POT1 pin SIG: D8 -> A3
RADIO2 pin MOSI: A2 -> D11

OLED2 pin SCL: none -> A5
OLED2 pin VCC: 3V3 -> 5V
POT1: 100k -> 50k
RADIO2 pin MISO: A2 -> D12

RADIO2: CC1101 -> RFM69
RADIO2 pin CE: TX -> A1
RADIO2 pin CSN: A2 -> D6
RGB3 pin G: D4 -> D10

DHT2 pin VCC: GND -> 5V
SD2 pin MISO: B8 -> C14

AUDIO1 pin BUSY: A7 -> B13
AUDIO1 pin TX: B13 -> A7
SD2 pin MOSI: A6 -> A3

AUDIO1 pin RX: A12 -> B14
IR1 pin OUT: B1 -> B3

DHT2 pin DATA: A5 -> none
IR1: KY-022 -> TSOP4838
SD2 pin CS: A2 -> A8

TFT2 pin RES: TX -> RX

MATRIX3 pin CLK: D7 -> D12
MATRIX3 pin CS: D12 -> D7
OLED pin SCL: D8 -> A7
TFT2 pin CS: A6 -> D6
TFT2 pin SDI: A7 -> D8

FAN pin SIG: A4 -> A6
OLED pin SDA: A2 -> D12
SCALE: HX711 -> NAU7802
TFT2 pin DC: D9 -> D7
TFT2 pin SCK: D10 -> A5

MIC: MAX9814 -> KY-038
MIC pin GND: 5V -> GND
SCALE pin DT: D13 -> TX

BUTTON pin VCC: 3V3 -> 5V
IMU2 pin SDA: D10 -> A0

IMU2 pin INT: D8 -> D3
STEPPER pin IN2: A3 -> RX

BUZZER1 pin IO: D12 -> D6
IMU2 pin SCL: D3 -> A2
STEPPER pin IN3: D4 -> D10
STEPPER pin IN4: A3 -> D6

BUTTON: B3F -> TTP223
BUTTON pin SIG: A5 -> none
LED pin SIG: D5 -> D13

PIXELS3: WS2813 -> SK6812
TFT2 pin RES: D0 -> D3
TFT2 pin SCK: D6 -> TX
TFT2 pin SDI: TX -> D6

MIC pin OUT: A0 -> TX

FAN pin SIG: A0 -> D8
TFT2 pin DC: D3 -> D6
============
Task brief: Your answer is to contain exactly the lines from the one holding "POT1: 100k -> 50k" to the end of the entries, with no other line.

Response:
POT1: 100k -> 50k
RADIO2 pin MISO: A2 -> D12

RADIO2: CC1101 -> RFM69
RADIO2 pin CE: TX -> A1
RADIO2 pin CSN: A2 -> D6
RGB3 pin G: D4 -> D10

DHT2 pin VCC: GND -> 5V
SD2 pin MISO: B8 -> C14

AUDIO1 pin BUSY: A7 -> B13
AUDIO1 pin TX: B13 -> A7
SD2 pin MOSI: A6 -> A3

AUDIO1 pin RX: A12 -> B14
IR1 pin OUT: B1 -> B3

DHT2 pin DATA: A5 -> none
IR1: KY-022 -> TSOP4838
SD2 pin CS: A2 -> A8

TFT2 pin RES: TX -> RX

MATRIX3 pin CLK: D7 -> D12
MATRIX3 pin CS: D12 -> D7
OLED pin SCL: D8 -> A7
TFT2 pin CS: A6 -> D6
TFT2 pin SDI: A7 -> D8

FAN pin SIG: A4 -> A6
OLED pin SDA: A2 -> D12
SCALE: HX711 -> NAU7802
TFT2 pin DC: D9 -> D7
TFT2 pin SCK: D10 -> A5

MIC: MAX9814 -> KY-038
MIC pin GND: 5V -> GND
SCALE pin DT: D13 -> TX

BUTTON pin VCC: 3V3 -> 5V
IMU2 pin SDA: D10 -> A0

IMU2 pin INT: D8 -> D3
STEPPER pin IN2: A3 -> RX

BUZZER1 pin IO: D12 -> D6
IMU2 pin SCL: D3 -> A2
STEPPER pin IN3: D4 -> D10
STEPPER pin IN4: A3 -> D6

BUTTON: B3F -> TTP223
BUTTON pin SIG: A5 -> none
LED pin SIG: D5 -> D13

PIXELS3: WS2813 -> SK6812
TFT2 pin RES: D0 -> D3
TFT2 pin SCK: D6 -> TX
TFT2 pin SDI: TX -> D6

MIC pin OUT: A0 -> TX

FAN pin SIG: A0 -> D8
TFT2 pin DC: D3 -> D6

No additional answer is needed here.